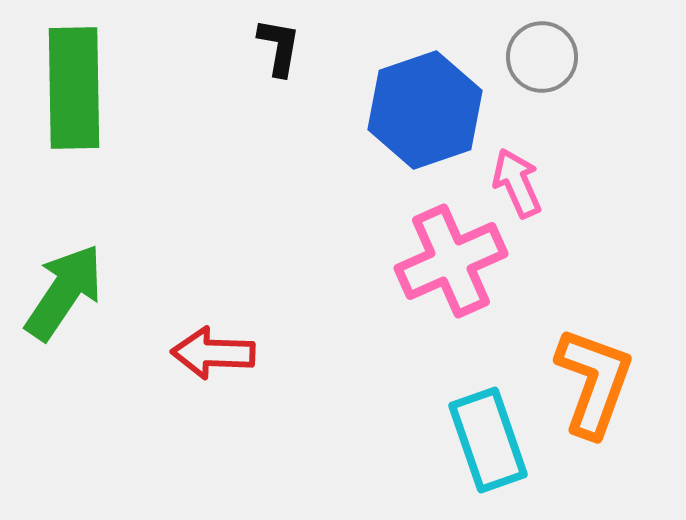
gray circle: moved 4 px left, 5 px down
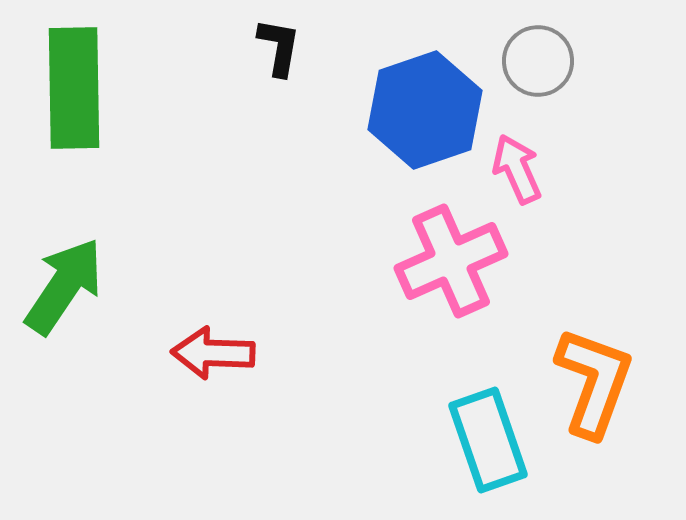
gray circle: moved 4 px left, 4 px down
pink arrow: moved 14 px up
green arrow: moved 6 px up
──────────
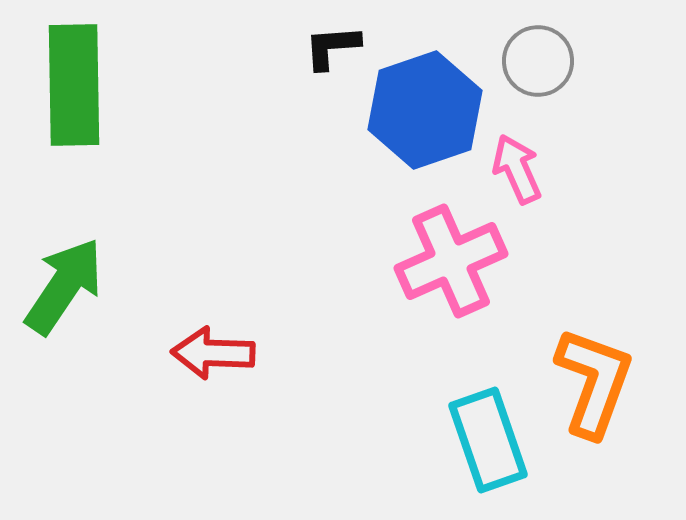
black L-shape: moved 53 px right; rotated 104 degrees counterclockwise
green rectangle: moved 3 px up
──────────
*WHAT TO WORK ON*
Reproduce the part of the records that opens with the line containing "gray circle: moved 4 px left, 4 px down" and closes with the line containing "green arrow: moved 6 px up", both of those lines included.

*EXERCISE ANSWER*
gray circle: moved 4 px left, 4 px down
pink arrow: moved 14 px up
green arrow: moved 6 px up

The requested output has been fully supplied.